*What needs to be done*:
Copy every line of the records below word for word, leaving out the pictures.

(Collected data entries)
################

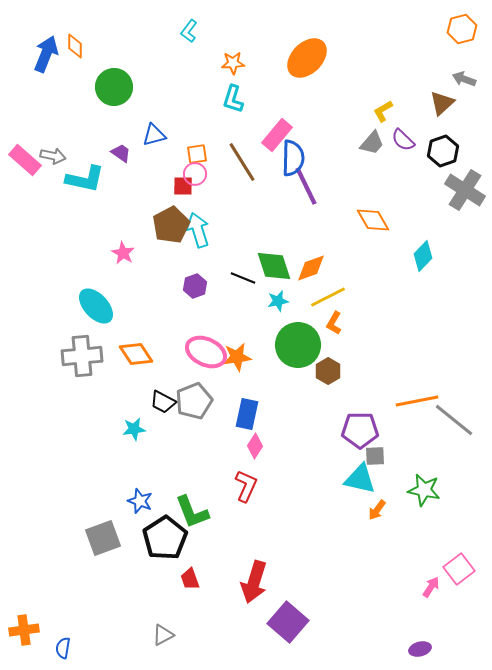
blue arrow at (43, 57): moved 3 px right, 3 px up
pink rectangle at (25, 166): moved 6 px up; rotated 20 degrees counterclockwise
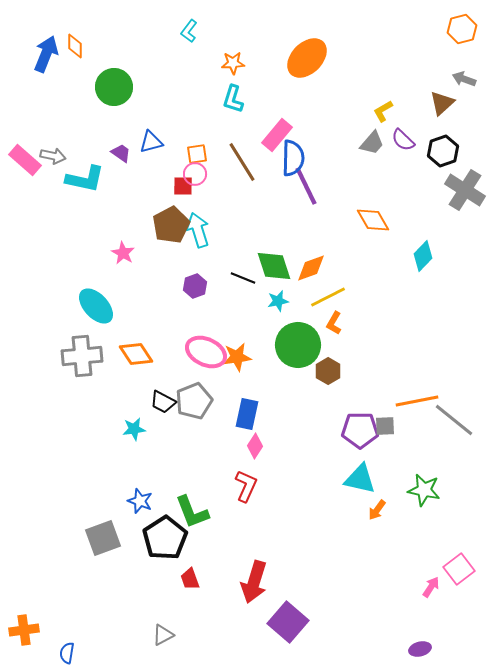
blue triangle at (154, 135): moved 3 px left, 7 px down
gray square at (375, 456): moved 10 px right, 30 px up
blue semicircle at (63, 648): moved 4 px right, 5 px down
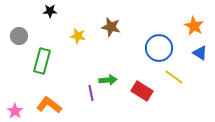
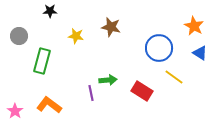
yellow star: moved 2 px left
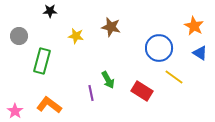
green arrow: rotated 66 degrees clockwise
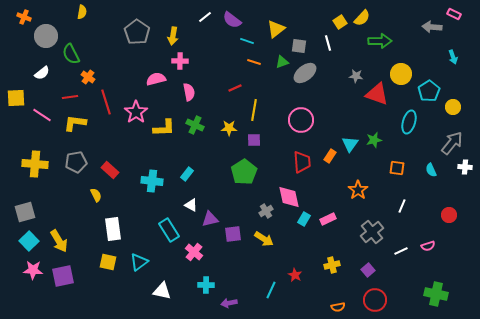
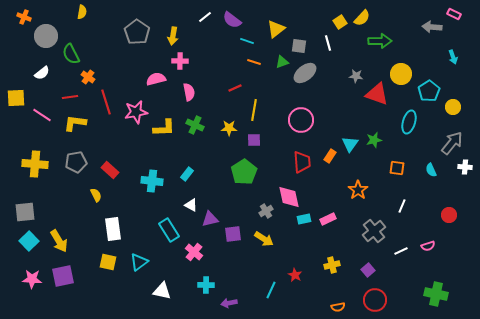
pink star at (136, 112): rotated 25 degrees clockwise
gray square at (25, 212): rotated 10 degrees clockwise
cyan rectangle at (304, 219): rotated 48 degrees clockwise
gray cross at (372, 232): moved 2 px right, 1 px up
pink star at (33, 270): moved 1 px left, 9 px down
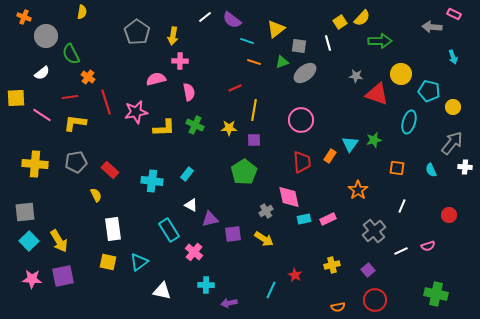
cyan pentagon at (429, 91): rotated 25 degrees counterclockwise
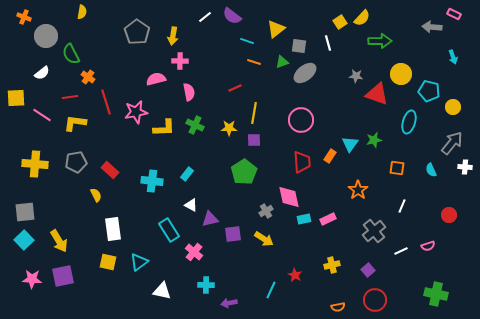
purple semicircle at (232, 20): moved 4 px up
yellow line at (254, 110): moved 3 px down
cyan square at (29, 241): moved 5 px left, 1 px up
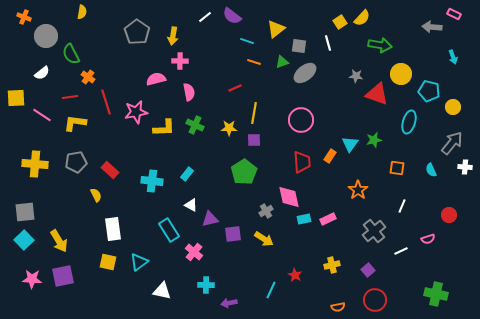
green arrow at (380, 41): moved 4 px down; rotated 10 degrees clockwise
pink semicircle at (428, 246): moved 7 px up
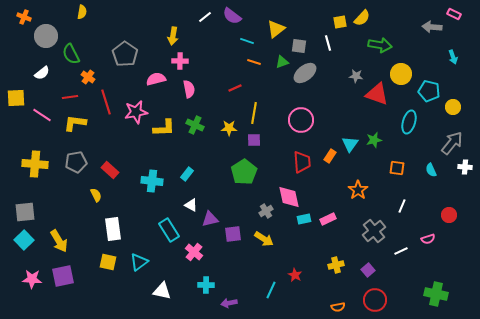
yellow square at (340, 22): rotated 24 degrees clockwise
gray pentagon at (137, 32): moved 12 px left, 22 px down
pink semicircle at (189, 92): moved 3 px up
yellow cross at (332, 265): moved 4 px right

################

*Written solution*:
blue arrow at (43, 57): moved 3 px right, 3 px up
pink rectangle at (25, 166): moved 6 px up; rotated 20 degrees counterclockwise
blue triangle at (154, 135): moved 3 px left, 7 px down
gray square at (375, 456): moved 10 px right, 30 px up
blue semicircle at (63, 648): moved 4 px right, 5 px down
yellow star: moved 2 px left
green arrow: rotated 66 degrees clockwise
pink star at (136, 112): rotated 25 degrees clockwise
gray square at (25, 212): rotated 10 degrees clockwise
cyan rectangle at (304, 219): rotated 48 degrees clockwise
gray cross at (372, 232): moved 2 px right, 1 px up
pink star at (33, 270): moved 1 px left, 9 px down
cyan pentagon at (429, 91): rotated 25 degrees counterclockwise
purple semicircle at (232, 20): moved 4 px up
yellow line at (254, 110): moved 3 px down
cyan square at (29, 241): moved 5 px left, 1 px up
green arrow at (380, 41): moved 4 px down; rotated 10 degrees clockwise
pink semicircle at (428, 246): moved 7 px up
yellow square at (340, 22): rotated 24 degrees clockwise
gray pentagon at (137, 32): moved 12 px left, 22 px down
pink semicircle at (189, 92): moved 3 px up
yellow cross at (332, 265): moved 4 px right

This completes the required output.